+++ MATERIAL TO PROCESS +++

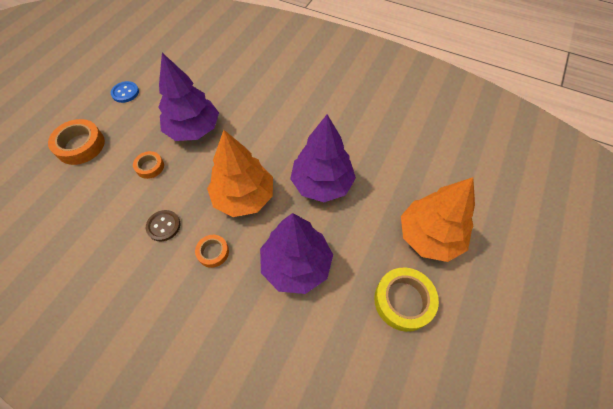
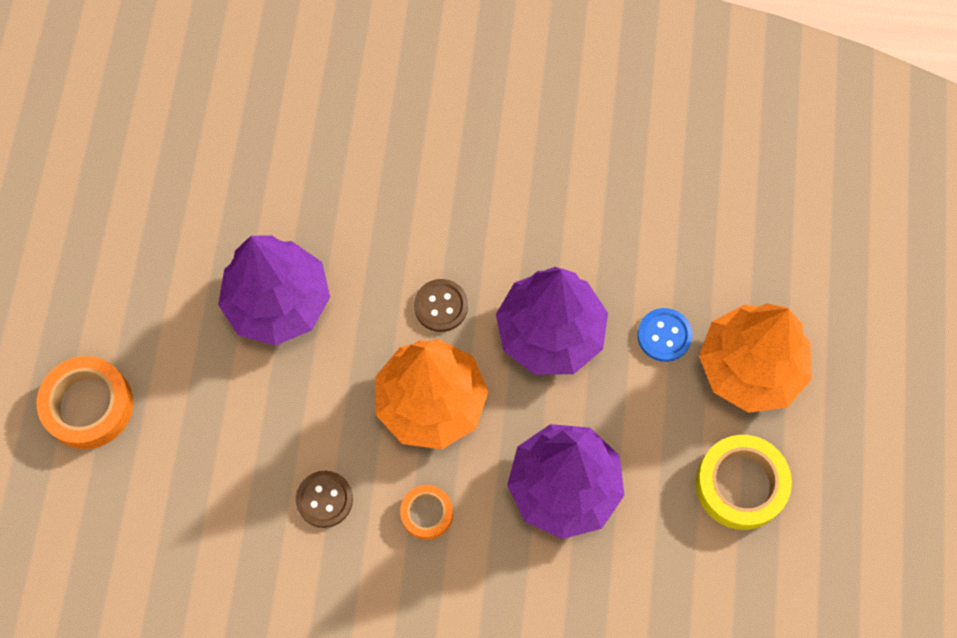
camera: 20 degrees left, 10 degrees up
blue button [111,81,139,103] -> blue button moved to [637,308,692,362]
orange tape [133,151,164,179] -> none
none -> brown button [414,279,468,332]

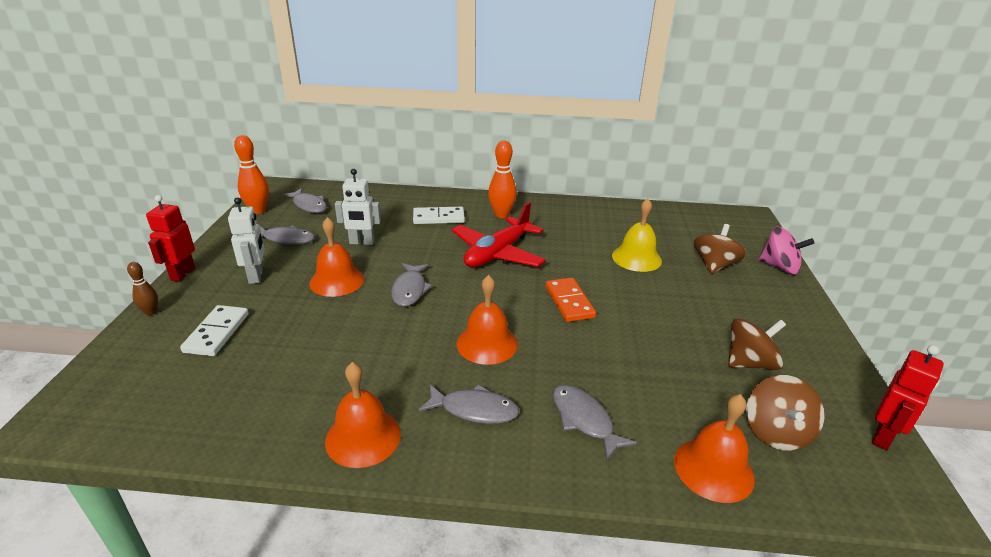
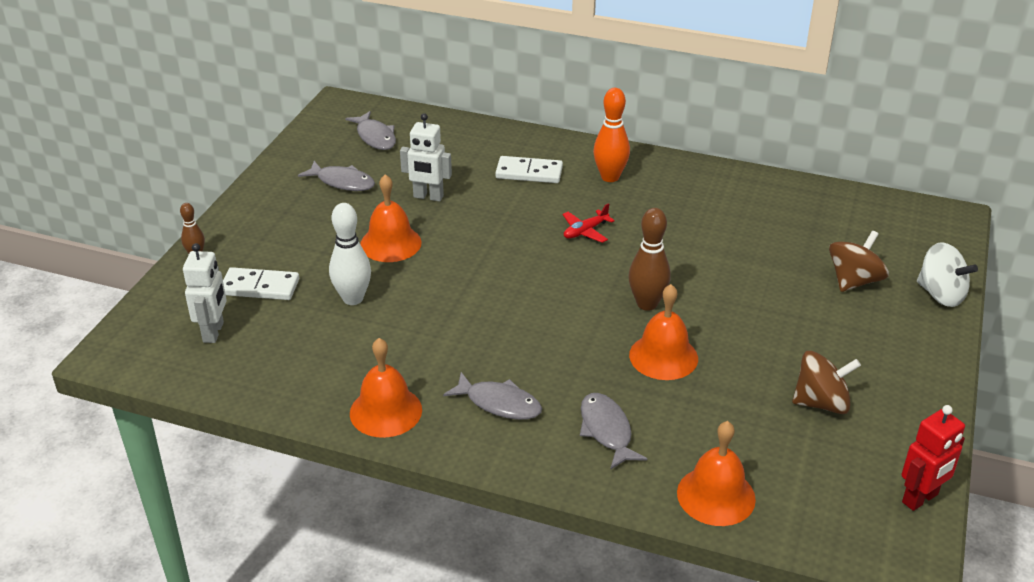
camera: 15 degrees right, 5 degrees up
red robot [146,195,195,282] -> none
white domino [180,305,249,356] -> white domino turned 75 degrees clockwise [223,267,299,300]
white robot [228,197,265,284] -> white robot moved to [183,243,227,343]
orange bowling pin [234,135,269,214] -> none
grey fish [391,263,433,307] -> none
red plane [452,202,546,268] -> red plane [562,203,615,243], size x0.46
orange bell [456,275,518,365] -> orange bell moved to [629,284,698,380]
orange domino [546,278,596,322] -> brown bowling pin [629,208,671,311]
yellow bell [612,199,662,272] -> none
brown spinning top [746,375,825,451] -> none
pink spinning top [758,227,814,274] -> white spinning top [917,242,978,307]
none -> white bowling pin [329,203,371,305]

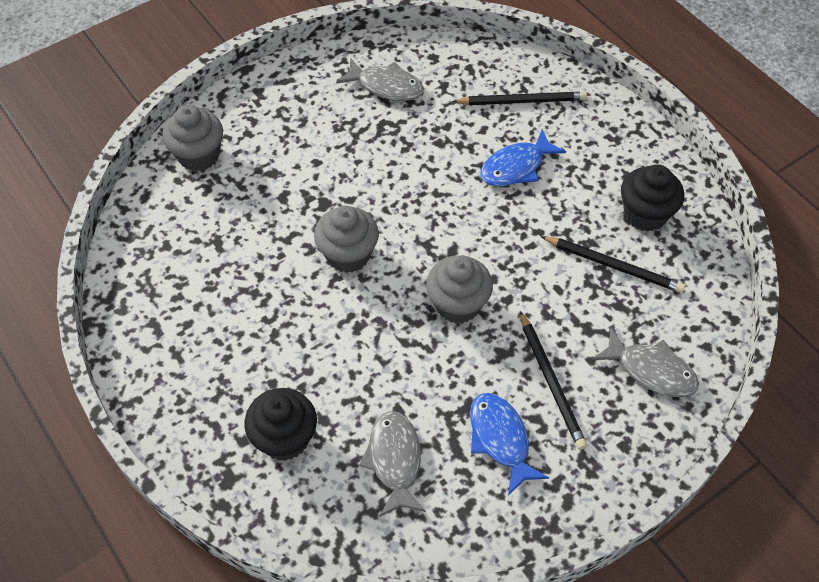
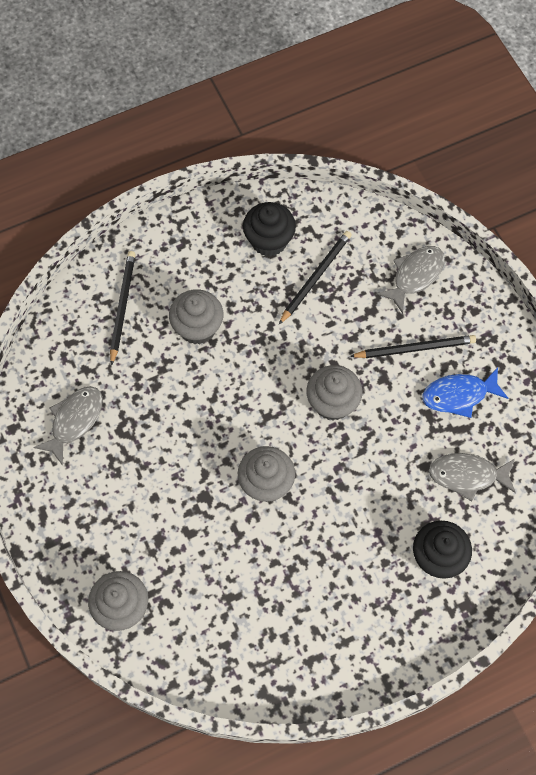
camera: 80 degrees left, 10 degrees up
blue fish [480,129,566,186] -> grey cupcake [169,289,223,345]

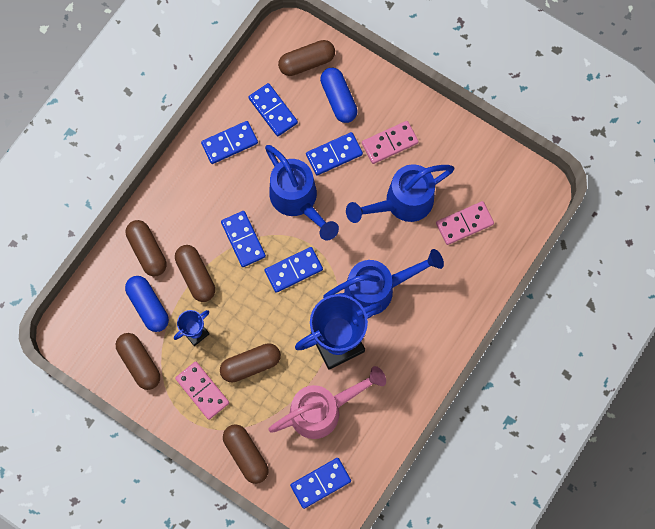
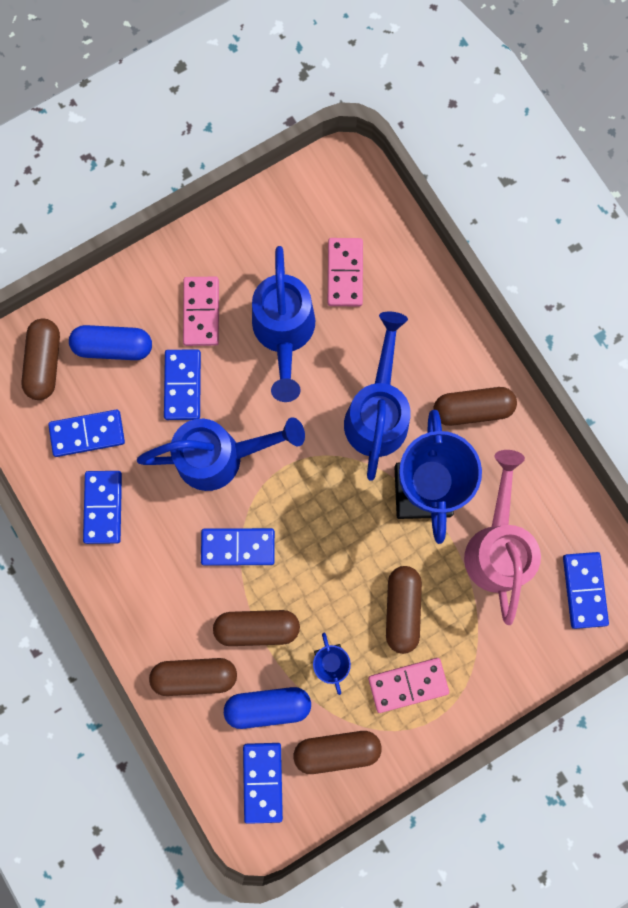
camera: 65 degrees left, 5 degrees up
brown capsule [223,424,269,484] -> brown capsule moved to [433,387,517,426]
blue domino [265,247,323,293] -> blue domino moved to [243,743,283,824]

+++

[WHAT IS EXPECTED]
Search the records above for the string "spinning". Report each line that has it.

[WRITTEN SOLUTION]
brown spinning top [746,375,825,451] -> none
pink spinning top [758,227,814,274] -> white spinning top [917,242,978,307]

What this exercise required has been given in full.